[Collected data entries]
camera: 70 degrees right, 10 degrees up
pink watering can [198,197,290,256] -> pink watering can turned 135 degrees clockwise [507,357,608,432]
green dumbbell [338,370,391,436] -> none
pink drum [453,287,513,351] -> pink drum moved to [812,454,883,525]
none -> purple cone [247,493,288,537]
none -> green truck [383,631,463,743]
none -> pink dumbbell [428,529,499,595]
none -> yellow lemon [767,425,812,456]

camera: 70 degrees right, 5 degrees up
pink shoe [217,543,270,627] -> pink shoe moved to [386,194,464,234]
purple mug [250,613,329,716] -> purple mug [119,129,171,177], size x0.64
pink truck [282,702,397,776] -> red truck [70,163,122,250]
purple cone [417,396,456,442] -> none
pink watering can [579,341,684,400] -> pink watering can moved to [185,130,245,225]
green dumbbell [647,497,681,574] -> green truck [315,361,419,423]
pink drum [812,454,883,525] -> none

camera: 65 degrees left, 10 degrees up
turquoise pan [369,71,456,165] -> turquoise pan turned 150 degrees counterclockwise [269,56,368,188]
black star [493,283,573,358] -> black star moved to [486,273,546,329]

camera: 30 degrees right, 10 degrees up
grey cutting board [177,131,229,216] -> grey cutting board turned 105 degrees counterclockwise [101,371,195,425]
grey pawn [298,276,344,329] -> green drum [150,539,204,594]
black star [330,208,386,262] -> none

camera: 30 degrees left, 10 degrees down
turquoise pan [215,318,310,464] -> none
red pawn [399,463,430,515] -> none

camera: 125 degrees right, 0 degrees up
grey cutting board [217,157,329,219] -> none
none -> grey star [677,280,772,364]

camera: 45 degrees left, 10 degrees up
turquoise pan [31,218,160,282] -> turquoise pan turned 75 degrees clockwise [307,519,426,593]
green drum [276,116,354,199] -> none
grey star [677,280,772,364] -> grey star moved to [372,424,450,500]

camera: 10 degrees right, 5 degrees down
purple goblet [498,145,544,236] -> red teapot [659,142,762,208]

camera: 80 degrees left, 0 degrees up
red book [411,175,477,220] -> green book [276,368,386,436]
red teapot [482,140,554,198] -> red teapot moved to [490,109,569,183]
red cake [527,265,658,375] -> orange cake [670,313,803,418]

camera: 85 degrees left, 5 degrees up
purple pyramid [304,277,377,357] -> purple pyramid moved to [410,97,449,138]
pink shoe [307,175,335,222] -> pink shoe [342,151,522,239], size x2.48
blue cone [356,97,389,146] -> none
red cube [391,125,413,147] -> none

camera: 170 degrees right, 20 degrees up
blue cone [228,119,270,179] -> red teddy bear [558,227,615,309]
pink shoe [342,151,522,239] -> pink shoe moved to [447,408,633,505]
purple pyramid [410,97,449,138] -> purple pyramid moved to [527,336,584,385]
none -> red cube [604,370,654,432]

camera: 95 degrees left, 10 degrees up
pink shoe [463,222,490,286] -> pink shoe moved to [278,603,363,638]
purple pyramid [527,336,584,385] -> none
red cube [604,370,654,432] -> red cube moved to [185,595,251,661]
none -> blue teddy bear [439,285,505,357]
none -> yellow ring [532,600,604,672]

[Problem details]
Copy from the entries above each line in which the string "star" can be found.

[Finished task]
black star [493,283,573,358] -> black star moved to [486,273,546,329]
black star [330,208,386,262] -> none
none -> grey star [677,280,772,364]
grey star [677,280,772,364] -> grey star moved to [372,424,450,500]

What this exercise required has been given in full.